WHAT YOU SHOULD DO -
Pull every line of text from the entries below, copying each one word for word, and leave the pictures out of your answer.

Saved data entries -
--*--
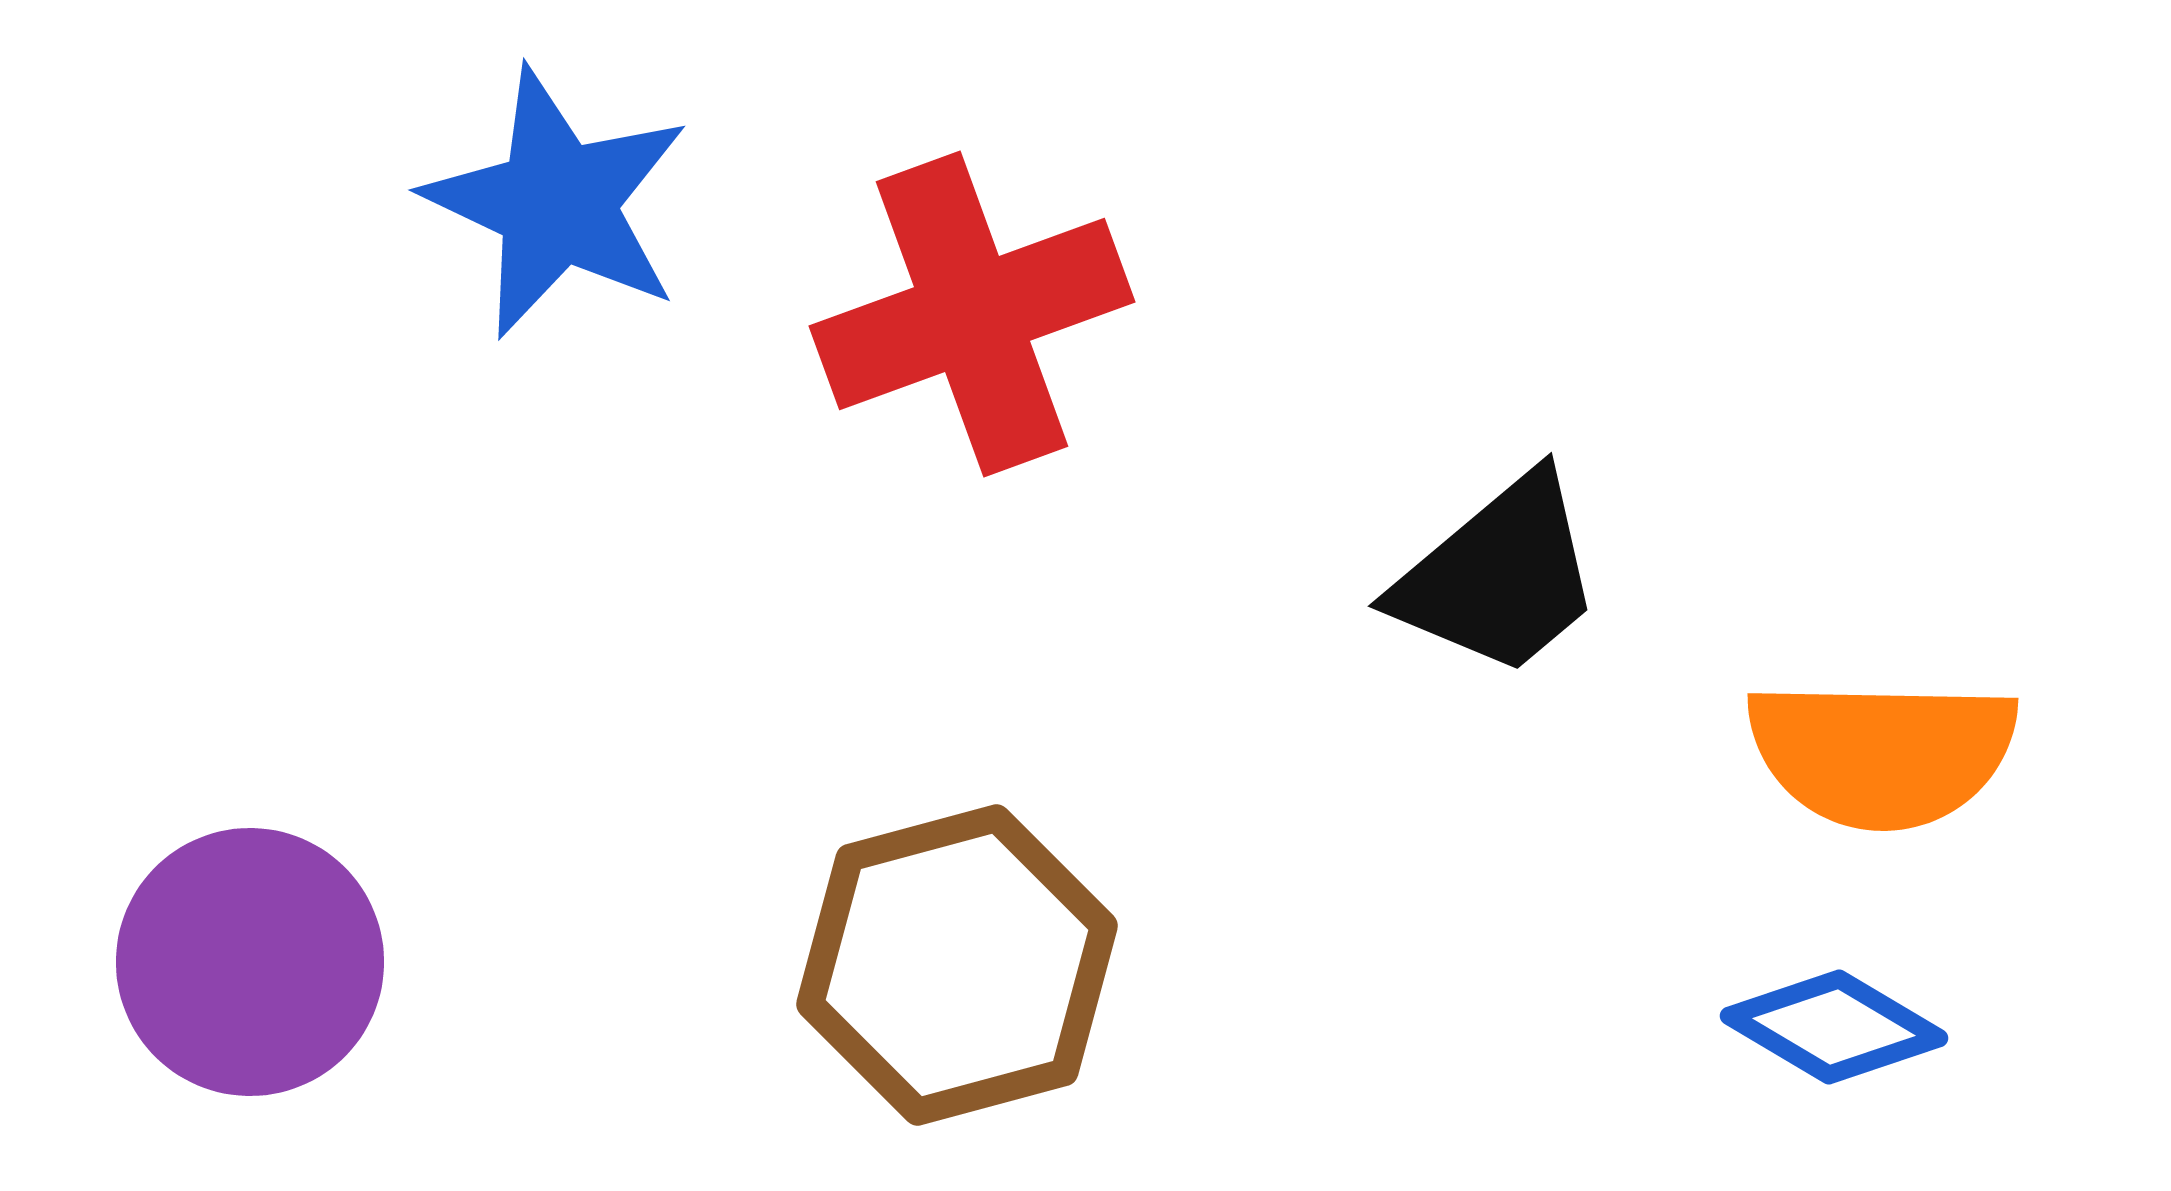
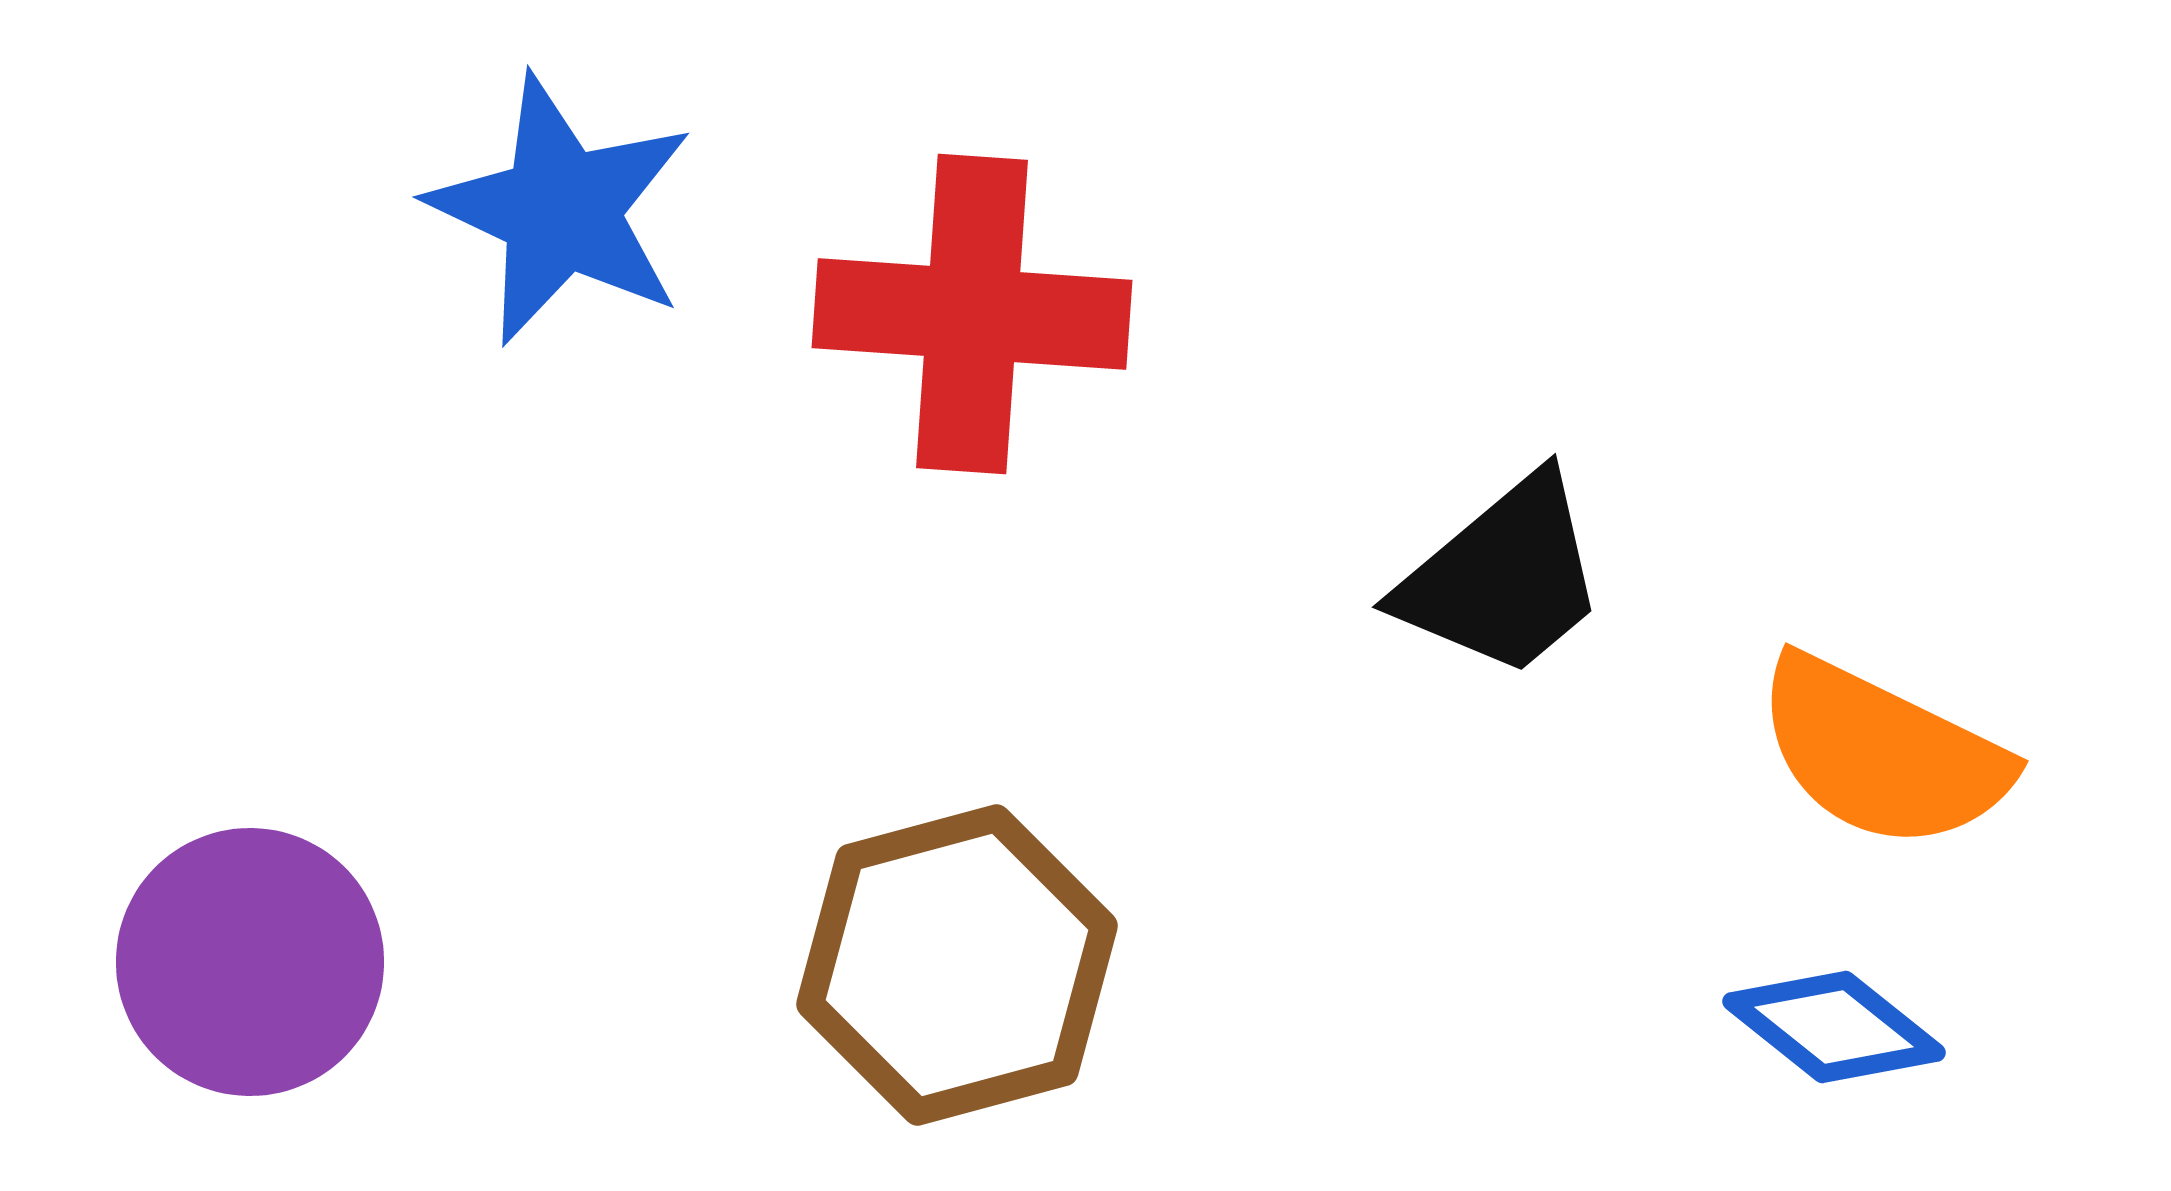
blue star: moved 4 px right, 7 px down
red cross: rotated 24 degrees clockwise
black trapezoid: moved 4 px right, 1 px down
orange semicircle: rotated 25 degrees clockwise
blue diamond: rotated 8 degrees clockwise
--*--
WRITTEN RESPONSE -
blue star: moved 4 px right, 7 px down
red cross: rotated 24 degrees clockwise
black trapezoid: moved 4 px right, 1 px down
orange semicircle: rotated 25 degrees clockwise
blue diamond: rotated 8 degrees clockwise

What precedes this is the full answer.